SUPPLIED RECORDS Block Start
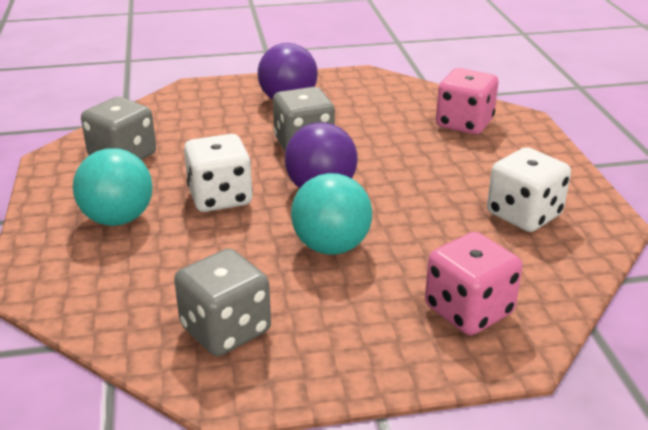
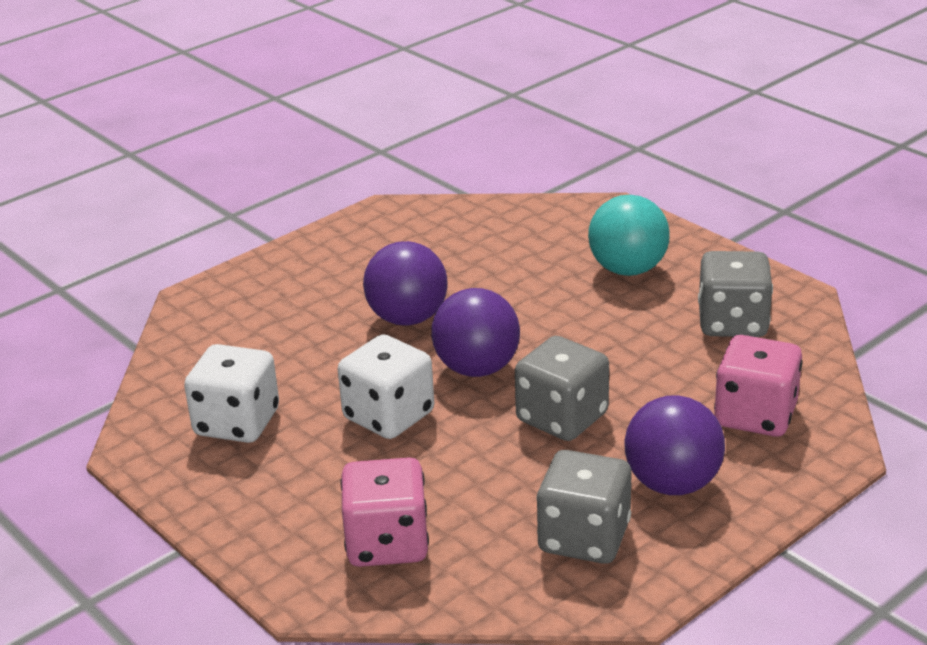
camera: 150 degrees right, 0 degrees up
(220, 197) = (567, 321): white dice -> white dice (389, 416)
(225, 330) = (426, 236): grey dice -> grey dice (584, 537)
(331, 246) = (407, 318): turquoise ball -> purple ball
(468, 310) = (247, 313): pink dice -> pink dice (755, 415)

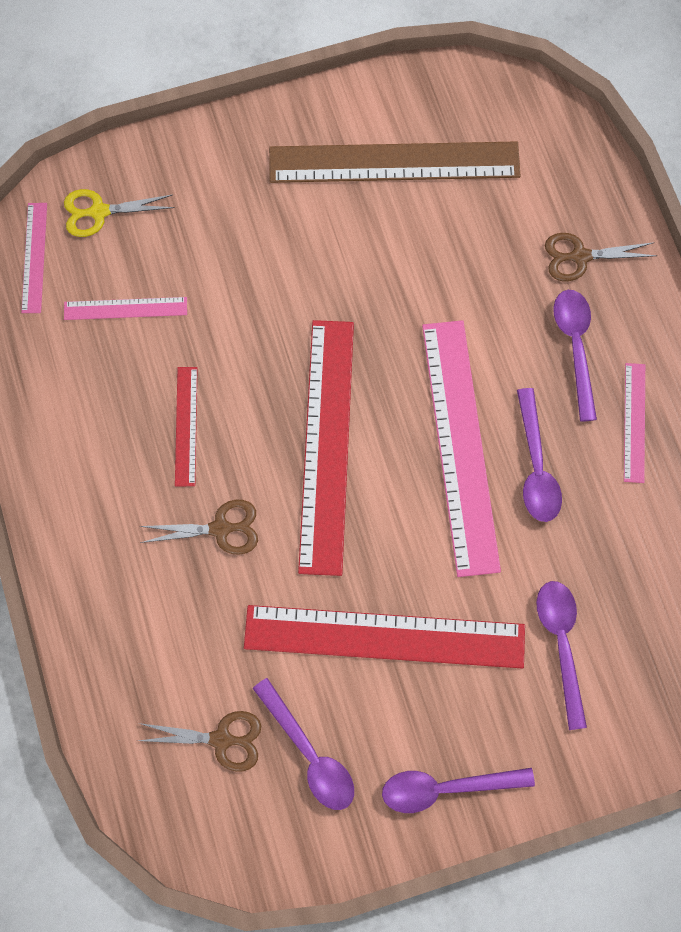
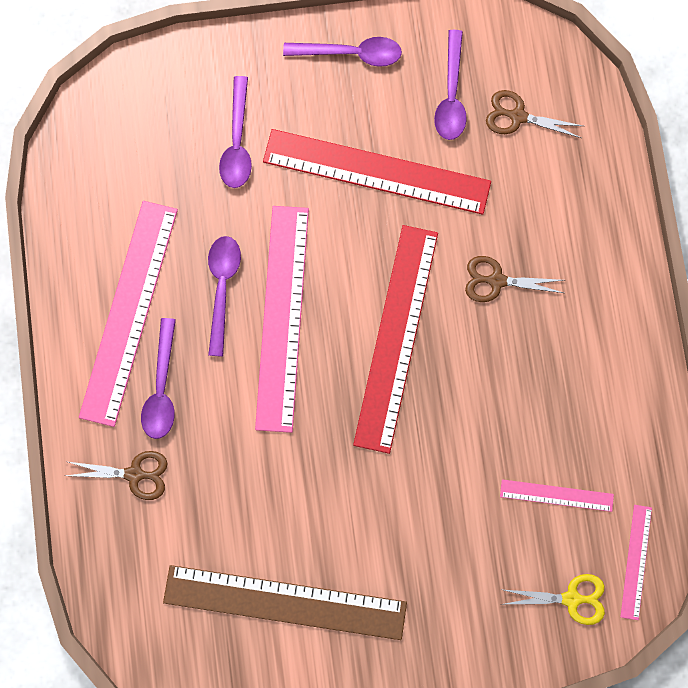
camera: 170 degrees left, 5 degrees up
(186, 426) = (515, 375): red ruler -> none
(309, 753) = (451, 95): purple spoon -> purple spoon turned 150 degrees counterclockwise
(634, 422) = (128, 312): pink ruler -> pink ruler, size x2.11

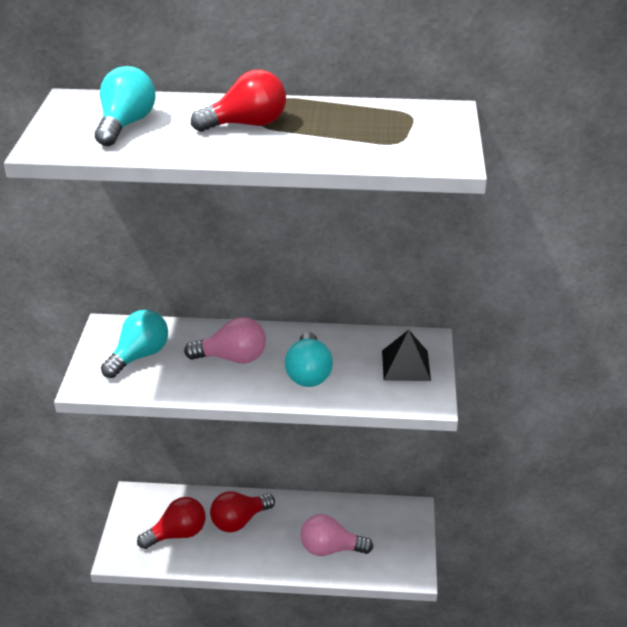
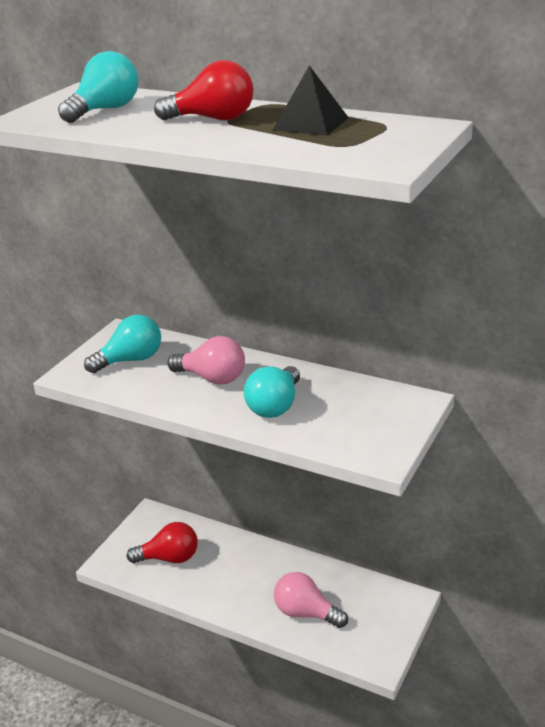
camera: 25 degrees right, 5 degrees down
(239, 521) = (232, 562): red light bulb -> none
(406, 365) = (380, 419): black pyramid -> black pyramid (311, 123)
SUPPLIED RECORDS Block End
[EXERCISE PROMPT]:
Word for word, write out each line from the one with "camera: 170 degrees left, 5 degrees up" through the end of the entries above, and omit any pictures.

[ANSWER TO THE EXERCISE]:
camera: 170 degrees left, 5 degrees up
(186, 426) = (515, 375): red ruler -> none
(309, 753) = (451, 95): purple spoon -> purple spoon turned 150 degrees counterclockwise
(634, 422) = (128, 312): pink ruler -> pink ruler, size x2.11

camera: 25 degrees right, 5 degrees down
(239, 521) = (232, 562): red light bulb -> none
(406, 365) = (380, 419): black pyramid -> black pyramid (311, 123)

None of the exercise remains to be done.